The answer should hold every line of the listing, unchanged and free of images.

============================================================

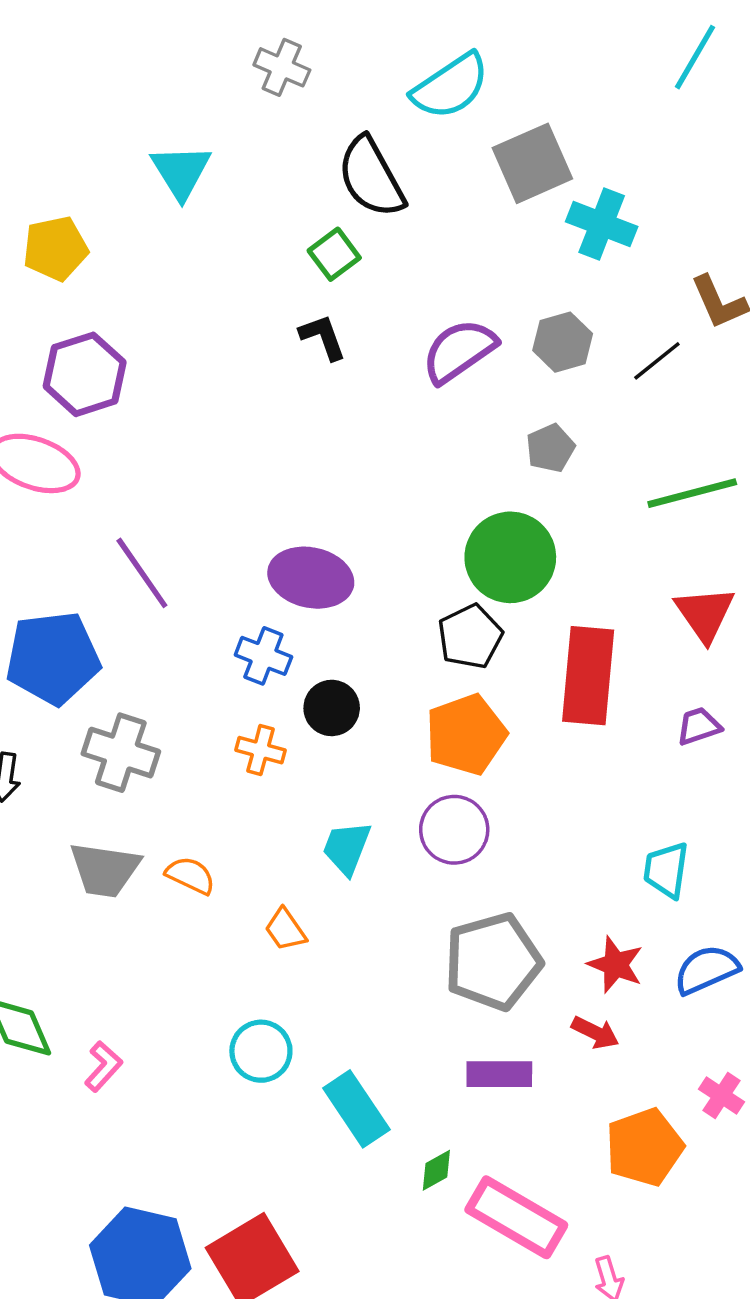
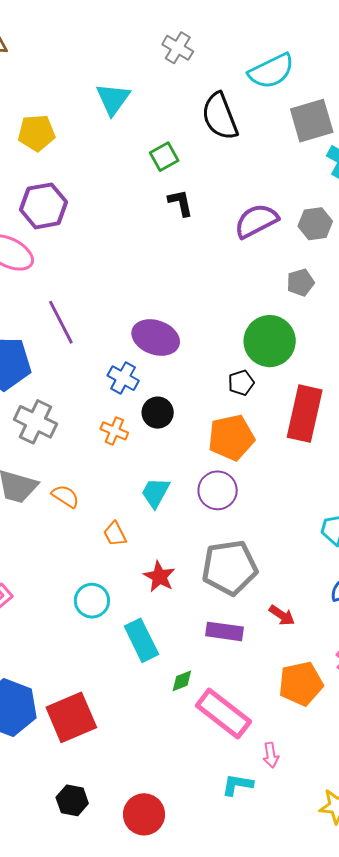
green square: (334, 254) -> (164, 157), moved
black pentagon: (470, 637) -> (241, 383), size x0.7
red star: (616, 965) -> (159, 577), moved

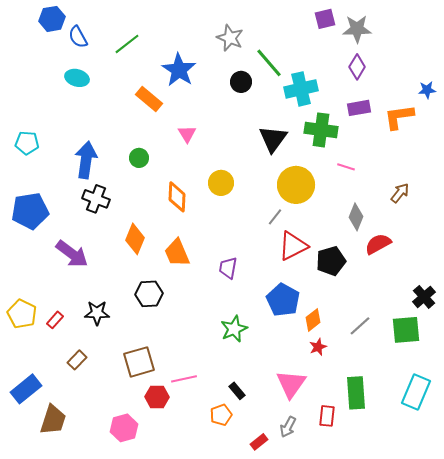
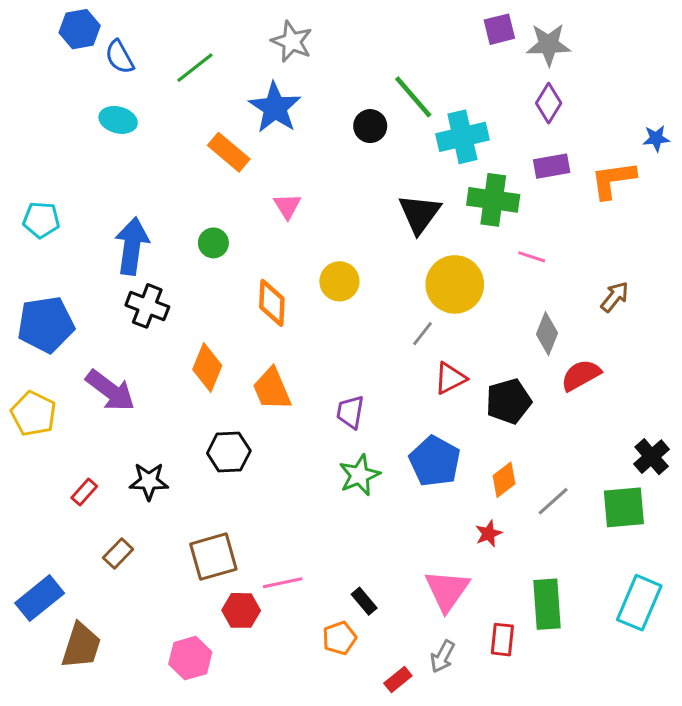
gray star: (230, 38) -> (292, 42), moved
red triangle: (293, 246) -> (450, 378), size x0.7
yellow pentagon: (22, 314) -> (34, 414), moved
orange diamond: (313, 320) -> (504, 480), moved
green star: (234, 329) -> (359, 475), moved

============================================================

Output of the exercise >>
green square: (334, 254) -> (164, 157), moved
black pentagon: (470, 637) -> (241, 383), size x0.7
red star: (616, 965) -> (159, 577), moved

gray star: (230, 38) -> (292, 42), moved
red triangle: (293, 246) -> (450, 378), size x0.7
yellow pentagon: (22, 314) -> (34, 414), moved
orange diamond: (313, 320) -> (504, 480), moved
green star: (234, 329) -> (359, 475), moved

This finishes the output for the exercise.